▶ **Goal of the exercise**
Word for word, copy every line of the data.

Data extracted from a collection
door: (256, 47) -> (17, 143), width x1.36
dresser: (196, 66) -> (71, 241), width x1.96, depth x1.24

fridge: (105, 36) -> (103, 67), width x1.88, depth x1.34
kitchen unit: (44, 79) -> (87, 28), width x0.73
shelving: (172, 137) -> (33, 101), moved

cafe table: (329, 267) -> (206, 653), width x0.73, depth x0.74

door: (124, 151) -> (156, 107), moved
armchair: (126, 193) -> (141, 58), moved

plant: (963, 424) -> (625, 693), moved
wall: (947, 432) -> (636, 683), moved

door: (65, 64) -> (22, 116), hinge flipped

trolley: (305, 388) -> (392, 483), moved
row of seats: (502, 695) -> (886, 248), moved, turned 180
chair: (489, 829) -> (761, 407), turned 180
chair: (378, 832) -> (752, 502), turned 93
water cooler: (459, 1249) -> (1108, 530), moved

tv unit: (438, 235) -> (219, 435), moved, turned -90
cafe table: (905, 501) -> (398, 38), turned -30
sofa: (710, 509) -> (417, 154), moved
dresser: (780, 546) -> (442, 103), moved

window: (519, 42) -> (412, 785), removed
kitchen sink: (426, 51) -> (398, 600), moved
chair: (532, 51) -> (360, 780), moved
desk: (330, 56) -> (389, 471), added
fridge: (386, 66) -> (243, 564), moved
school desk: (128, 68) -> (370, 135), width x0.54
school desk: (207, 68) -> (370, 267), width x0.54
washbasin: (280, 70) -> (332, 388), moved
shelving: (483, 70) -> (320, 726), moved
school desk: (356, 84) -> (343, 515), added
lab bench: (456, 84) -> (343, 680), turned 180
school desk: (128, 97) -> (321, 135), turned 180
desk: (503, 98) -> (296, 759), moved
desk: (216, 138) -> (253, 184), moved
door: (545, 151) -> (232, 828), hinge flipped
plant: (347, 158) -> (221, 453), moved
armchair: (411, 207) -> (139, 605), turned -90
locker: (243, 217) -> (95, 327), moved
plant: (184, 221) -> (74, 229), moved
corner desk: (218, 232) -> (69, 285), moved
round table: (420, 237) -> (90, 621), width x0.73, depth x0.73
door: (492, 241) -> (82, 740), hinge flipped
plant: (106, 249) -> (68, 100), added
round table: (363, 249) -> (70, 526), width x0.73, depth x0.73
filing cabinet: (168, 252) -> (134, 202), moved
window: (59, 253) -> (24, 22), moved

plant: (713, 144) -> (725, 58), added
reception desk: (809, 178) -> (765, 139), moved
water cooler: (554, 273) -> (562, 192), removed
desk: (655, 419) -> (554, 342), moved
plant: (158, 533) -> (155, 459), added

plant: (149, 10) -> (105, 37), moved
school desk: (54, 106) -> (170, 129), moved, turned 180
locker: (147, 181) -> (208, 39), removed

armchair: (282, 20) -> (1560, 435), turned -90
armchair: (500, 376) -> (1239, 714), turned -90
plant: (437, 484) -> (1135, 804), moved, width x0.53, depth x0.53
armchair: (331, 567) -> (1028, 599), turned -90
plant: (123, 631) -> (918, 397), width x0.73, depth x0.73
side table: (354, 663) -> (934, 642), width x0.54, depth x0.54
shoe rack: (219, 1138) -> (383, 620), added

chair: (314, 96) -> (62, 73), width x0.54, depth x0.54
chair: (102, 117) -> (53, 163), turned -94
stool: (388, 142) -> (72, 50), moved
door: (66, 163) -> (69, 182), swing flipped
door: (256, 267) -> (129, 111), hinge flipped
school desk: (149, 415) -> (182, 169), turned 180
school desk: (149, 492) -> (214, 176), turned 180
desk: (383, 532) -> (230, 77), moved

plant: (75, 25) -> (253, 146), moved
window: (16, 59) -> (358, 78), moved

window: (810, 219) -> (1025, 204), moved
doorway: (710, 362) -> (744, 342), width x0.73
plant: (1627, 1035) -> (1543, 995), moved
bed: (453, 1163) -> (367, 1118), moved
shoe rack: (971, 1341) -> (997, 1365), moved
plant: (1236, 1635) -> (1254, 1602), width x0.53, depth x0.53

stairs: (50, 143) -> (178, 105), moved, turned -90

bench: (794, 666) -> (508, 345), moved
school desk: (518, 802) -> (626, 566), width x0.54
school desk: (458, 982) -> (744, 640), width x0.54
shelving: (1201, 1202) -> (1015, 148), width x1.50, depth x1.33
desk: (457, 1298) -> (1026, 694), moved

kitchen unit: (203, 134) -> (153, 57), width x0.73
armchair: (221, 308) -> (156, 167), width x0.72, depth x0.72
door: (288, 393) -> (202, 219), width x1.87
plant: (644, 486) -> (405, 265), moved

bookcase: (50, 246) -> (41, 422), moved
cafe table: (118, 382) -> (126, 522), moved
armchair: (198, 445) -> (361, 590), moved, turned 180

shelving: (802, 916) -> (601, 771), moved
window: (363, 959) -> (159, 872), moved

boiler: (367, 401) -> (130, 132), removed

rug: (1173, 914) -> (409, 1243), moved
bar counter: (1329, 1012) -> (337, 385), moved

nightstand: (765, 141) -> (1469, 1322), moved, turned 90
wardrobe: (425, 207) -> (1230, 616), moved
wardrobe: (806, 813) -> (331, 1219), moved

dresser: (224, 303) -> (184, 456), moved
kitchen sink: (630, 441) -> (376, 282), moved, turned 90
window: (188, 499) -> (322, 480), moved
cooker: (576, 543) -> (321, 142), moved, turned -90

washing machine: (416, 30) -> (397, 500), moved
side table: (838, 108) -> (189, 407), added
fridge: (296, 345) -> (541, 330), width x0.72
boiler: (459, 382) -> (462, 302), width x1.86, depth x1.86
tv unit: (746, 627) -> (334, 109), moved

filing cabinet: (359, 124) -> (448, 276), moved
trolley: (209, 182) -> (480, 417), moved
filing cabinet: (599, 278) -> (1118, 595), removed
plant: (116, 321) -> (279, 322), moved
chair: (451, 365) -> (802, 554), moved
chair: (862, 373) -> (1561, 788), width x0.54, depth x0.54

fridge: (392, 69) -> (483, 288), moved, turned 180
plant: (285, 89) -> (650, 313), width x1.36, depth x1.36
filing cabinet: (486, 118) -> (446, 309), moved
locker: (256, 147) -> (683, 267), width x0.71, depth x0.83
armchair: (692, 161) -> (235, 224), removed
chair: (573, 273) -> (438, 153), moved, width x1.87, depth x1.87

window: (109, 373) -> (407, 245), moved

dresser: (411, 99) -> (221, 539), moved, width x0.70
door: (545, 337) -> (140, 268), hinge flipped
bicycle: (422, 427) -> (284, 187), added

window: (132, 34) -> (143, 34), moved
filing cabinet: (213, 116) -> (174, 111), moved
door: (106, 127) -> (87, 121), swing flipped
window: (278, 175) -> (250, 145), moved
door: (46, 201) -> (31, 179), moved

▶ **Task output**
door: (256, 47) -> (17, 143), width x1.36
dresser: (196, 66) -> (71, 241), width x1.96, depth x1.24

fridge: (105, 36) -> (103, 67), width x1.88, depth x1.34
kitchen unit: (44, 79) -> (87, 28), width x0.73
shelving: (172, 137) -> (33, 101), moved

cafe table: (329, 267) -> (206, 653), width x0.73, depth x0.74

door: (124, 151) -> (156, 107), moved
armchair: (126, 193) -> (141, 58), moved

plant: (963, 424) -> (625, 693), moved
wall: (947, 432) -> (636, 683), moved

door: (65, 64) -> (22, 116), hinge flipped

trolley: (305, 388) -> (392, 483), moved
row of seats: (502, 695) -> (886, 248), moved, turned 180
chair: (489, 829) -> (761, 407), turned 180
chair: (378, 832) -> (752, 502), turned 93
water cooler: (459, 1249) -> (1108, 530), moved

tv unit: (438, 235) -> (219, 435), moved, turned -90
cafe table: (905, 501) -> (398, 38), turned -30
sofa: (710, 509) -> (417, 154), moved
dresser: (780, 546) -> (442, 103), moved

window: (519, 42) -> (412, 785), removed
kitchen sink: (426, 51) -> (398, 600), moved
chair: (532, 51) -> (360, 780), moved
desk: (330, 56) -> (389, 471), added
fridge: (386, 66) -> (243, 564), moved
school desk: (128, 68) -> (370, 135), width x0.54
school desk: (207, 68) -> (370, 267), width x0.54
washbasin: (280, 70) -> (332, 388), moved
shelving: (483, 70) -> (320, 726), moved
school desk: (356, 84) -> (343, 515), added
lab bench: (456, 84) -> (343, 680), turned 180
school desk: (128, 97) -> (321, 135), turned 180
desk: (503, 98) -> (296, 759), moved
desk: (216, 138) -> (253, 184), moved
door: (545, 151) -> (232, 828), hinge flipped
plant: (347, 158) -> (221, 453), moved
armchair: (411, 207) -> (139, 605), turned -90
locker: (243, 217) -> (95, 327), moved
plant: (184, 221) -> (74, 229), moved
corner desk: (218, 232) -> (69, 285), moved
round table: (420, 237) -> (90, 621), width x0.73, depth x0.73
door: (492, 241) -> (82, 740), hinge flipped
plant: (106, 249) -> (68, 100), added
round table: (363, 249) -> (70, 526), width x0.73, depth x0.73
filing cabinet: (168, 252) -> (134, 202), moved
window: (59, 253) -> (24, 22), moved

plant: (713, 144) -> (725, 58), added
reception desk: (809, 178) -> (765, 139), moved
water cooler: (554, 273) -> (562, 192), removed
desk: (655, 419) -> (554, 342), moved
plant: (158, 533) -> (155, 459), added

plant: (149, 10) -> (105, 37), moved
school desk: (54, 106) -> (170, 129), moved, turned 180
locker: (147, 181) -> (208, 39), removed

armchair: (282, 20) -> (1560, 435), turned -90
armchair: (500, 376) -> (1239, 714), turned -90
plant: (437, 484) -> (1135, 804), moved, width x0.53, depth x0.53
armchair: (331, 567) -> (1028, 599), turned -90
plant: (123, 631) -> (918, 397), width x0.73, depth x0.73
side table: (354, 663) -> (934, 642), width x0.54, depth x0.54
shoe rack: (219, 1138) -> (383, 620), added

chair: (314, 96) -> (62, 73), width x0.54, depth x0.54
chair: (102, 117) -> (53, 163), turned -94
stool: (388, 142) -> (72, 50), moved
door: (66, 163) -> (69, 182), swing flipped
door: (256, 267) -> (129, 111), hinge flipped
school desk: (149, 415) -> (182, 169), turned 180
school desk: (149, 492) -> (214, 176), turned 180
desk: (383, 532) -> (230, 77), moved

plant: (75, 25) -> (253, 146), moved
window: (16, 59) -> (358, 78), moved

window: (810, 219) -> (1025, 204), moved
doorway: (710, 362) -> (744, 342), width x0.73
plant: (1627, 1035) -> (1543, 995), moved
bed: (453, 1163) -> (367, 1118), moved
shoe rack: (971, 1341) -> (997, 1365), moved
plant: (1236, 1635) -> (1254, 1602), width x0.53, depth x0.53

stairs: (50, 143) -> (178, 105), moved, turned -90

bench: (794, 666) -> (508, 345), moved
school desk: (518, 802) -> (626, 566), width x0.54
school desk: (458, 982) -> (744, 640), width x0.54
shelving: (1201, 1202) -> (1015, 148), width x1.50, depth x1.33
desk: (457, 1298) -> (1026, 694), moved

kitchen unit: (203, 134) -> (153, 57), width x0.73
armchair: (221, 308) -> (156, 167), width x0.72, depth x0.72
door: (288, 393) -> (202, 219), width x1.87
plant: (644, 486) -> (405, 265), moved

bookcase: (50, 246) -> (41, 422), moved
cafe table: (118, 382) -> (126, 522), moved
armchair: (198, 445) -> (361, 590), moved, turned 180

shelving: (802, 916) -> (601, 771), moved
window: (363, 959) -> (159, 872), moved

boiler: (367, 401) -> (130, 132), removed

rug: (1173, 914) -> (409, 1243), moved
bar counter: (1329, 1012) -> (337, 385), moved

nightstand: (765, 141) -> (1469, 1322), moved, turned 90
wardrobe: (425, 207) -> (1230, 616), moved
wardrobe: (806, 813) -> (331, 1219), moved

dresser: (224, 303) -> (184, 456), moved
kitchen sink: (630, 441) -> (376, 282), moved, turned 90
window: (188, 499) -> (322, 480), moved
cooker: (576, 543) -> (321, 142), moved, turned -90

washing machine: (416, 30) -> (397, 500), moved
side table: (838, 108) -> (189, 407), added
fridge: (296, 345) -> (541, 330), width x0.72
boiler: (459, 382) -> (462, 302), width x1.86, depth x1.86
tv unit: (746, 627) -> (334, 109), moved

filing cabinet: (359, 124) -> (448, 276), moved
trolley: (209, 182) -> (480, 417), moved
filing cabinet: (599, 278) -> (1118, 595), removed
plant: (116, 321) -> (279, 322), moved
chair: (451, 365) -> (802, 554), moved
chair: (862, 373) -> (1561, 788), width x0.54, depth x0.54

fridge: (392, 69) -> (483, 288), moved, turned 180
plant: (285, 89) -> (650, 313), width x1.36, depth x1.36
filing cabinet: (486, 118) -> (446, 309), moved
locker: (256, 147) -> (683, 267), width x0.71, depth x0.83
armchair: (692, 161) -> (235, 224), removed
chair: (573, 273) -> (438, 153), moved, width x1.87, depth x1.87

window: (109, 373) -> (407, 245), moved

dresser: (411, 99) -> (221, 539), moved, width x0.70
door: (545, 337) -> (140, 268), hinge flipped
bicycle: (422, 427) -> (284, 187), added

window: (132, 34) -> (143, 34), moved
filing cabinet: (213, 116) -> (174, 111), moved
door: (106, 127) -> (87, 121), swing flipped
window: (278, 175) -> (250, 145), moved
door: (46, 201) -> (31, 179), moved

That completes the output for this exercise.